» Your assignment
Reproduce from the records below, with no pictures, exactly the lines between the one containing "blue circle: (36, 168) -> (23, 56), moved" and the one containing "brown semicircle: (55, 192)", inclusive.

» Supplied records

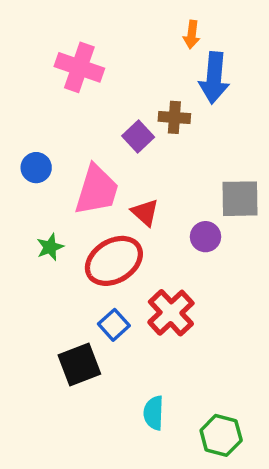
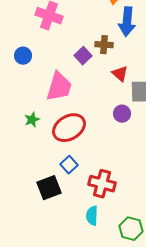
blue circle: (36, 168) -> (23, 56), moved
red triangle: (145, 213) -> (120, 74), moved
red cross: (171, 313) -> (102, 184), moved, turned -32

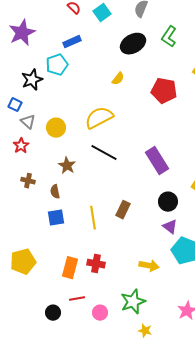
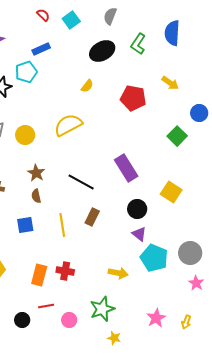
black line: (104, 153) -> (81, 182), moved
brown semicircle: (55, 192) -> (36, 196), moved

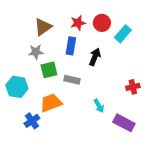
==
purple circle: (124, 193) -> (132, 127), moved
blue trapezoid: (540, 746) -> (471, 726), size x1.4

» Solution for this task
blue circle: (36, 168) -> (23, 56), moved
red triangle: (145, 213) -> (120, 74), moved
red cross: (171, 313) -> (102, 184), moved, turned -32

black line: (104, 153) -> (81, 182), moved
brown semicircle: (55, 192) -> (36, 196), moved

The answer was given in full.